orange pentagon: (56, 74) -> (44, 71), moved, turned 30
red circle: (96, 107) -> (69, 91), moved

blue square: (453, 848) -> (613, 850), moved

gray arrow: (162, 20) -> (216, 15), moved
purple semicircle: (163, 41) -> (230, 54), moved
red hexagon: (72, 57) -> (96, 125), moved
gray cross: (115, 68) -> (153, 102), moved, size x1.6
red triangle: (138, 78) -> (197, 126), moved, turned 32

WHAT THE TASK ASKS: Retype exactly the lines from the one containing "blue square: (453, 848) -> (613, 850), moved" through the last line of the records above, including both.

TASK RESPONSE:
blue square: (453, 848) -> (613, 850), moved

gray arrow: (162, 20) -> (216, 15), moved
purple semicircle: (163, 41) -> (230, 54), moved
red hexagon: (72, 57) -> (96, 125), moved
gray cross: (115, 68) -> (153, 102), moved, size x1.6
red triangle: (138, 78) -> (197, 126), moved, turned 32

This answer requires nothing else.